Work instructions ▸
Could the lines from the line bearing "none -> grey glasses [209,160,351,286]" to the end of the records below be copied exactly, with the pictures left out and no other lines added?

Material supplied ▸
───
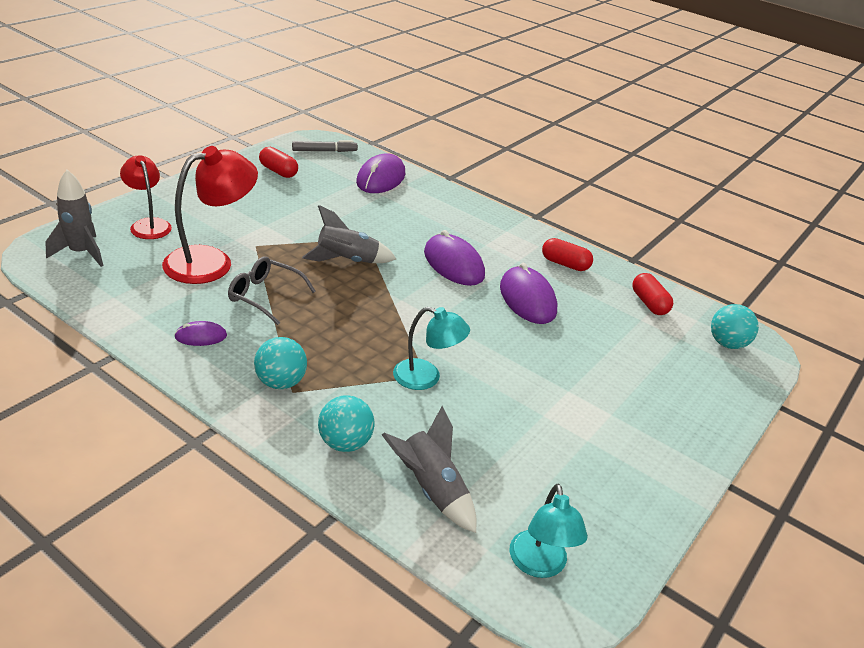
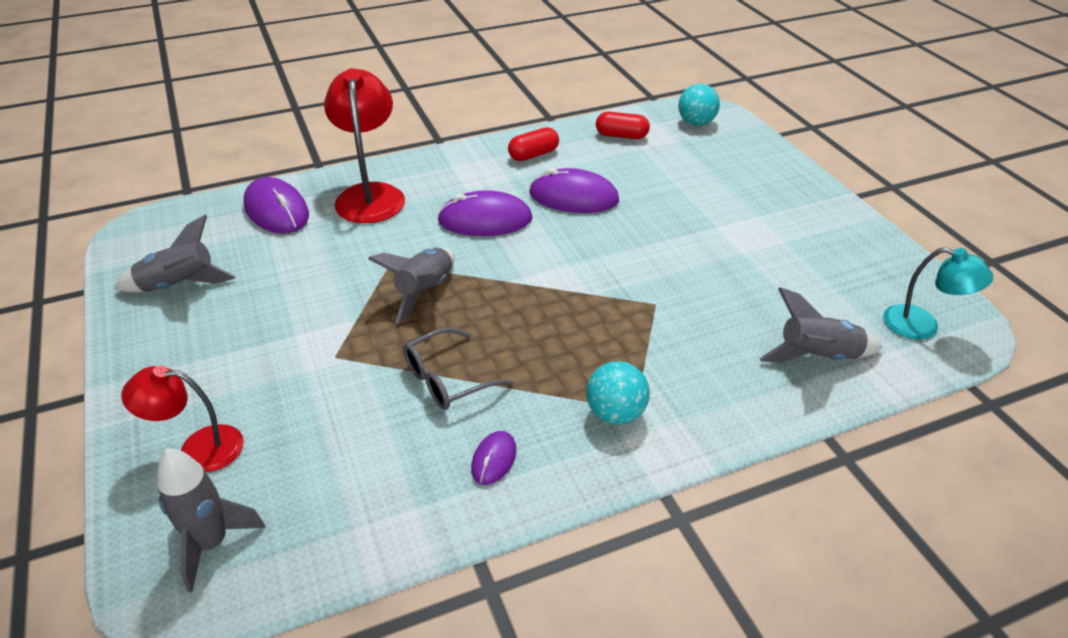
camera: 55 degrees left, 5 degrees up
red lamp [162,146,258,284] -> red lamp moved to [324,68,405,223]
red capsule [259,147,298,178] -> grey rocket [114,215,236,293]
grey marker [292,140,358,152] -> none
turquoise ball [318,395,375,452] -> none
turquoise lamp [393,307,470,390] -> none

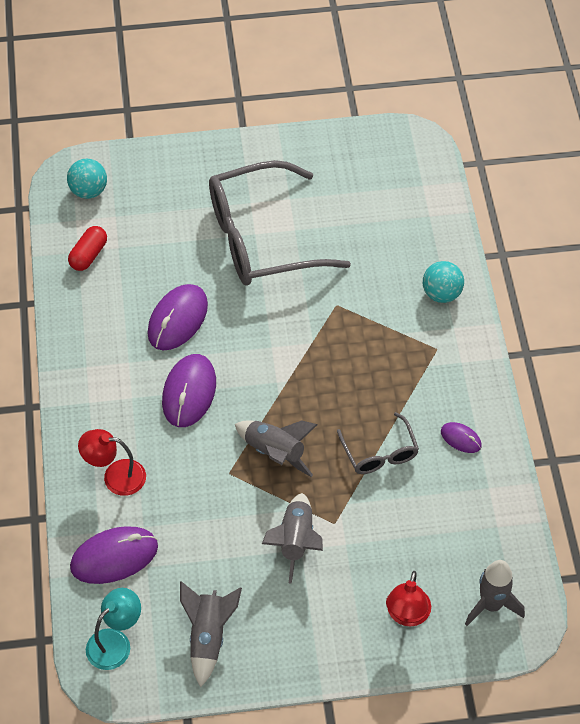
camera: 75 degrees left, 15 degrees up
red lamp [324,68,405,223] -> red lamp [78,429,146,496], size x0.62
red capsule [508,127,559,161] -> none
turquoise ball [586,361,650,424] -> turquoise ball moved to [423,261,464,303]
grey rocket [760,287,883,362] -> grey rocket moved to [262,493,323,584]
turquoise lamp [883,247,993,340] -> turquoise lamp moved to [86,588,141,670]
none -> grey glasses [209,160,351,286]

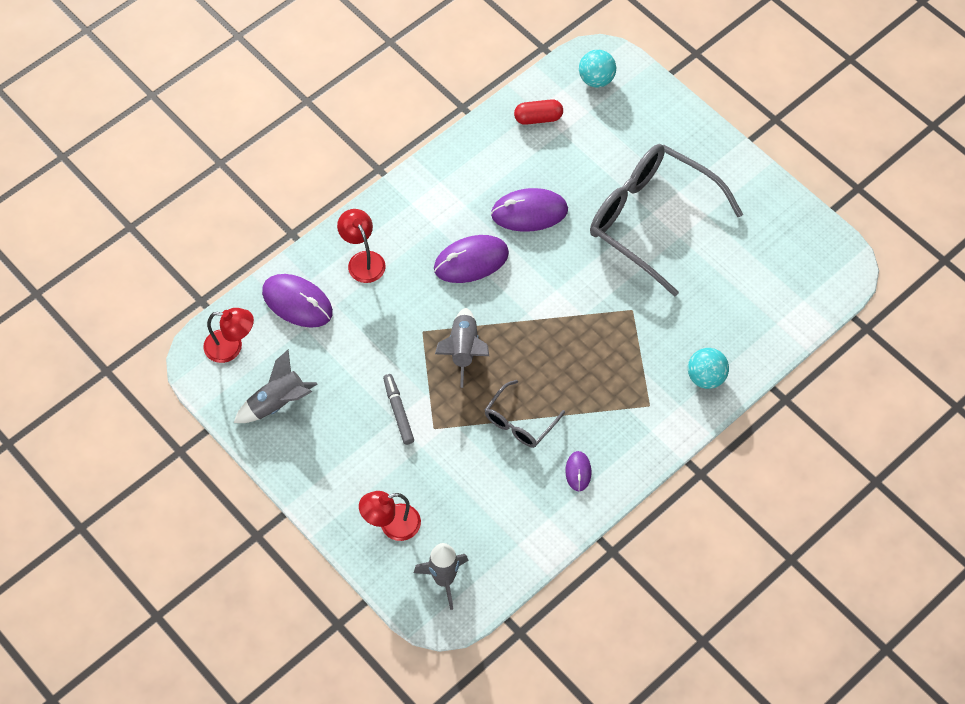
camera: 55 degrees right, 5 degrees up
turquoise lamp [86,588,141,670] -> red lamp [203,308,254,363]
grey rocket [262,493,323,584] -> grey marker [383,374,414,445]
───
Answer for the task ▸
none -> grey glasses [209,160,351,286]

camera: 55 degrees right, 5 degrees up
turquoise lamp [86,588,141,670] -> red lamp [203,308,254,363]
grey rocket [262,493,323,584] -> grey marker [383,374,414,445]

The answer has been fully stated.